(Entries for locating words and page elements)
____________________

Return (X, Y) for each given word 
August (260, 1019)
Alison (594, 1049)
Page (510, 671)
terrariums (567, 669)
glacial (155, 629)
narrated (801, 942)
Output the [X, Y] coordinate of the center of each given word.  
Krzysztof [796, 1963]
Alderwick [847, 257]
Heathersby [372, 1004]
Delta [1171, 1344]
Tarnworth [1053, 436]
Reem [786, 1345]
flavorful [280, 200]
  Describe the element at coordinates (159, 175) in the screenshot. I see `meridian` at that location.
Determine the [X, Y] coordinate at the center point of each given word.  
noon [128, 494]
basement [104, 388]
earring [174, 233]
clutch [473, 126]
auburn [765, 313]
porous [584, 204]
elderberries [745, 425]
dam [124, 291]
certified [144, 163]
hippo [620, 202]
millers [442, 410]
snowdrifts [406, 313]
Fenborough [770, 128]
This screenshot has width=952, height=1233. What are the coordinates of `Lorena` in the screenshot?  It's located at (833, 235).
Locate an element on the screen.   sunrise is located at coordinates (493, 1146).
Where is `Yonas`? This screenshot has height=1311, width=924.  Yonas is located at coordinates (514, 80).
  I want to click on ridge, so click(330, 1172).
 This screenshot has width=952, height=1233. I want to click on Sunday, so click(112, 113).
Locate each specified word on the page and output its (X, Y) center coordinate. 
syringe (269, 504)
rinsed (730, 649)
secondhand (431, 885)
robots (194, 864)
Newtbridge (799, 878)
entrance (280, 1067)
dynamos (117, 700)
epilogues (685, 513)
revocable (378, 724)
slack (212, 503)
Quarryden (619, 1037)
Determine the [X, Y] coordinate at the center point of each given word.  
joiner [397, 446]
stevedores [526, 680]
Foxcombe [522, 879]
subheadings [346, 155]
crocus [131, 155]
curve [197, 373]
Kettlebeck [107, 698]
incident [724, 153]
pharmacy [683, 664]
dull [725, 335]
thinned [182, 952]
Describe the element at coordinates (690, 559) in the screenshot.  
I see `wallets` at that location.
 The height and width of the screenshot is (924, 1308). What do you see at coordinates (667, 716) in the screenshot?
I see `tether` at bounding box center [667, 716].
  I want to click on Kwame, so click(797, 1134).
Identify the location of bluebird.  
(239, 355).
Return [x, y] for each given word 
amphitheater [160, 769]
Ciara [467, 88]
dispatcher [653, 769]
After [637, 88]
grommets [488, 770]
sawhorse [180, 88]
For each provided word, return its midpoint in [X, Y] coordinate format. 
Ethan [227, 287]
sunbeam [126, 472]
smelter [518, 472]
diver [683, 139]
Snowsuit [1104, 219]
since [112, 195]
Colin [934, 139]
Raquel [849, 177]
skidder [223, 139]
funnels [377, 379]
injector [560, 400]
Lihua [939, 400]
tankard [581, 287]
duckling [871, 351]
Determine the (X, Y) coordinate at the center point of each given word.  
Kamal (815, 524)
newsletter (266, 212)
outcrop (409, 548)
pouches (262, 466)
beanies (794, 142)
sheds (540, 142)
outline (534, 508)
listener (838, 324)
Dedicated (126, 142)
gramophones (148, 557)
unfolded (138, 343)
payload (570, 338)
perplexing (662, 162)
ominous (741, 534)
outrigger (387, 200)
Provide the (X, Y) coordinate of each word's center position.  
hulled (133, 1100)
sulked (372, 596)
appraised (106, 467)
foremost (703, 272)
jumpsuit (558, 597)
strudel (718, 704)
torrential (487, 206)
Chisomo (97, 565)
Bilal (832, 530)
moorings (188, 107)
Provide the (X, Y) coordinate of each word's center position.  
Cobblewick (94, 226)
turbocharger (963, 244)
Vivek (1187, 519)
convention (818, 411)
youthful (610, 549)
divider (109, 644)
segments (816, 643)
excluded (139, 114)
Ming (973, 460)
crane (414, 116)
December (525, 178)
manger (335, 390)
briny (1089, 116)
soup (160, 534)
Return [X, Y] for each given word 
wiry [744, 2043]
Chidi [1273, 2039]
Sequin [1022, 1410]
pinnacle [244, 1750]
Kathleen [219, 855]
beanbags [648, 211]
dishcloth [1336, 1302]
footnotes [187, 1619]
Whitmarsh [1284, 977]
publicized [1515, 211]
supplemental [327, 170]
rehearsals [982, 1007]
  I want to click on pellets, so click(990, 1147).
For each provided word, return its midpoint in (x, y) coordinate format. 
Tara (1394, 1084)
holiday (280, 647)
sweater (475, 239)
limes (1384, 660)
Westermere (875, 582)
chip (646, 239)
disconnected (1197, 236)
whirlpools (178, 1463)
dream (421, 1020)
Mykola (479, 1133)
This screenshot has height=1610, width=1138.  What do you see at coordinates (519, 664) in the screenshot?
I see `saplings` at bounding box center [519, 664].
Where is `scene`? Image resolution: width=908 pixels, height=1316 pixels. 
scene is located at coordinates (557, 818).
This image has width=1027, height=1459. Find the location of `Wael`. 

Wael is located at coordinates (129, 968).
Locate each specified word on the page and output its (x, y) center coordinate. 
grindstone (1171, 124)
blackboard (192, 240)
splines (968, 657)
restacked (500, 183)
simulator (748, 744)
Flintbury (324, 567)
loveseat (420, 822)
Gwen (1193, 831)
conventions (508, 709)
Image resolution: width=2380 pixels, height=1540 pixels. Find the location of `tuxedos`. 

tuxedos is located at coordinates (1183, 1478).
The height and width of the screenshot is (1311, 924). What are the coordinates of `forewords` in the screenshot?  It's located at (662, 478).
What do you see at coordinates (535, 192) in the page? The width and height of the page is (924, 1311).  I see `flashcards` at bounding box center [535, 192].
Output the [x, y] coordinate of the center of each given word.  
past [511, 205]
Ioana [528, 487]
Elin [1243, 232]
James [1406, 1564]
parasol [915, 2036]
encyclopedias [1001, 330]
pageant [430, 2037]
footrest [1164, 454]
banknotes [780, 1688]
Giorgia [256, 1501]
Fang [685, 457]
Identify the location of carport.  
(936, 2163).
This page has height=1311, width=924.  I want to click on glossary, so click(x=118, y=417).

____________________

Rewrite the lines above as a JSON list of strings, one string per line, leaving out blank lines.

[
  "Return (X, Y) for each given word ",
  "August (260, 1019)",
  "Alison (594, 1049)",
  "Page (510, 671)",
  "terrariums (567, 669)",
  "glacial (155, 629)",
  "narrated (801, 942)",
  "Output the [X, Y] coordinate of the center of each given word.  ",
  "Krzysztof [796, 1963]",
  "Alderwick [847, 257]",
  "Heathersby [372, 1004]",
  "Delta [1171, 1344]",
  "Tarnworth [1053, 436]",
  "Reem [786, 1345]",
  "flavorful [280, 200]",
  "  Describe the element at coordinates (159, 175) in the screenshot. I see `meridian` at that location.",
  "Determine the [X, Y] coordinate at the center point of each given word.  ",
  "noon [128, 494]",
  "basement [104, 388]",
  "earring [174, 233]",
  "clutch [473, 126]",
  "auburn [765, 313]",
  "porous [584, 204]",
  "elderberries [745, 425]",
  "dam [124, 291]",
  "certified [144, 163]",
  "hippo [620, 202]",
  "millers [442, 410]",
  "snowdrifts [406, 313]",
  "Fenborough [770, 128]",
  "This screenshot has width=952, height=1233. What are the coordinates of `Lorena` in the screenshot?  It's located at (833, 235).",
  "Locate an element on the screen.   sunrise is located at coordinates (493, 1146).",
  "Where is `Yonas`? This screenshot has height=1311, width=924.  Yonas is located at coordinates (514, 80).",
  "  I want to click on ridge, so click(330, 1172).",
  " This screenshot has width=952, height=1233. I want to click on Sunday, so click(112, 113).",
  "Locate each specified word on the page and output its (X, Y) center coordinate. ",
  "syringe (269, 504)",
  "rinsed (730, 649)",
  "secondhand (431, 885)",
  "robots (194, 864)",
  "Newtbridge (799, 878)",
  "entrance (280, 1067)",
  "dynamos (117, 700)",
  "epilogues (685, 513)",
  "revocable (378, 724)",
  "slack (212, 503)",
  "Quarryden (619, 1037)",
  "Determine the [X, Y] coordinate at the center point of each given word.  ",
  "joiner [397, 446]",
  "stevedores [526, 680]",
  "Foxcombe [522, 879]",
  "subheadings [346, 155]",
  "crocus [131, 155]",
  "curve [197, 373]",
  "Kettlebeck [107, 698]",
  "incident [724, 153]",
  "pharmacy [683, 664]",
  "dull [725, 335]",
  "thinned [182, 952]",
  "Describe the element at coordinates (690, 559) in the screenshot.  ",
  "I see `wallets` at that location.",
  " The height and width of the screenshot is (924, 1308). What do you see at coordinates (667, 716) in the screenshot?",
  "I see `tether` at bounding box center [667, 716].",
  "  I want to click on Kwame, so click(797, 1134).",
  "Identify the location of bluebird.  ",
  "(239, 355).",
  "Return [x, y] for each given word ",
  "amphitheater [160, 769]",
  "Ciara [467, 88]",
  "dispatcher [653, 769]",
  "After [637, 88]",
  "grommets [488, 770]",
  "sawhorse [180, 88]",
  "For each provided word, return its midpoint in [X, Y] coordinate format. ",
  "Ethan [227, 287]",
  "sunbeam [126, 472]",
  "smelter [518, 472]",
  "diver [683, 139]",
  "Snowsuit [1104, 219]",
  "since [112, 195]",
  "Colin [934, 139]",
  "Raquel [849, 177]",
  "skidder [223, 139]",
  "funnels [377, 379]",
  "injector [560, 400]",
  "Lihua [939, 400]",
  "tankard [581, 287]",
  "duckling [871, 351]",
  "Determine the (X, Y) coordinate at the center point of each given word.  ",
  "Kamal (815, 524)",
  "newsletter (266, 212)",
  "outcrop (409, 548)",
  "pouches (262, 466)",
  "beanies (794, 142)",
  "sheds (540, 142)",
  "outline (534, 508)",
  "listener (838, 324)",
  "Dedicated (126, 142)",
  "gramophones (148, 557)",
  "unfolded (138, 343)",
  "payload (570, 338)",
  "perplexing (662, 162)",
  "ominous (741, 534)",
  "outrigger (387, 200)",
  "Provide the (X, Y) coordinate of each word's center position.  ",
  "hulled (133, 1100)",
  "sulked (372, 596)",
  "appraised (106, 467)",
  "foremost (703, 272)",
  "jumpsuit (558, 597)",
  "strudel (718, 704)",
  "torrential (487, 206)",
  "Chisomo (97, 565)",
  "Bilal (832, 530)",
  "moorings (188, 107)",
  "Provide the (X, Y) coordinate of each word's center position.  ",
  "Cobblewick (94, 226)",
  "turbocharger (963, 244)",
  "Vivek (1187, 519)",
  "convention (818, 411)",
  "youthful (610, 549)",
  "divider (109, 644)",
  "segments (816, 643)",
  "excluded (139, 114)",
  "Ming (973, 460)",
  "crane (414, 116)",
  "December (525, 178)",
  "manger (335, 390)",
  "briny (1089, 116)",
  "soup (160, 534)",
  "Return [X, Y] for each given word ",
  "wiry [744, 2043]",
  "Chidi [1273, 2039]",
  "Sequin [1022, 1410]",
  "pinnacle [244, 1750]",
  "Kathleen [219, 855]",
  "beanbags [648, 211]",
  "dishcloth [1336, 1302]",
  "footnotes [187, 1619]",
  "Whitmarsh [1284, 977]",
  "publicized [1515, 211]",
  "supplemental [327, 170]",
  "rehearsals [982, 1007]",
  "  I want to click on pellets, so click(990, 1147).",
  "For each provided word, return its midpoint in (x, y) coordinate format. ",
  "Tara (1394, 1084)",
  "holiday (280, 647)",
  "sweater (475, 239)",
  "limes (1384, 660)",
  "Westermere (875, 582)",
  "chip (646, 239)",
  "disconnected (1197, 236)",
  "whirlpools (178, 1463)",
  "dream (421, 1020)",
  "Mykola (479, 1133)",
  "This screenshot has height=1610, width=1138.  What do you see at coordinates (519, 664) in the screenshot?",
  "I see `saplings` at bounding box center [519, 664].",
  "Where is `scene`? Image resolution: width=908 pixels, height=1316 pixels. ",
  "scene is located at coordinates (557, 818).",
  "This image has width=1027, height=1459. Find the location of `Wael`. ",
  "Wael is located at coordinates (129, 968).",
  "Locate each specified word on the page and output its (x, y) center coordinate. ",
  "grindstone (1171, 124)",
  "blackboard (192, 240)",
  "splines (968, 657)",
  "restacked (500, 183)",
  "simulator (748, 744)",
  "Flintbury (324, 567)",
  "loveseat (420, 822)",
  "Gwen (1193, 831)",
  "conventions (508, 709)",
  "Image resolution: width=2380 pixels, height=1540 pixels. Find the location of `tuxedos`. ",
  "tuxedos is located at coordinates (1183, 1478).",
  "The height and width of the screenshot is (1311, 924). What are the coordinates of `forewords` in the screenshot?  It's located at (662, 478).",
  "What do you see at coordinates (535, 192) in the page? The width and height of the page is (924, 1311).  I see `flashcards` at bounding box center [535, 192].",
  "Output the [x, y] coordinate of the center of each given word.  ",
  "past [511, 205]",
  "Ioana [528, 487]",
  "Elin [1243, 232]",
  "James [1406, 1564]",
  "parasol [915, 2036]",
  "encyclopedias [1001, 330]",
  "pageant [430, 2037]",
  "footrest [1164, 454]",
  "banknotes [780, 1688]",
  "Giorgia [256, 1501]",
  "Fang [685, 457]",
  "Identify the location of carport.  ",
  "(936, 2163).",
  "This page has height=1311, width=924.  I want to click on glossary, so click(x=118, y=417)."
]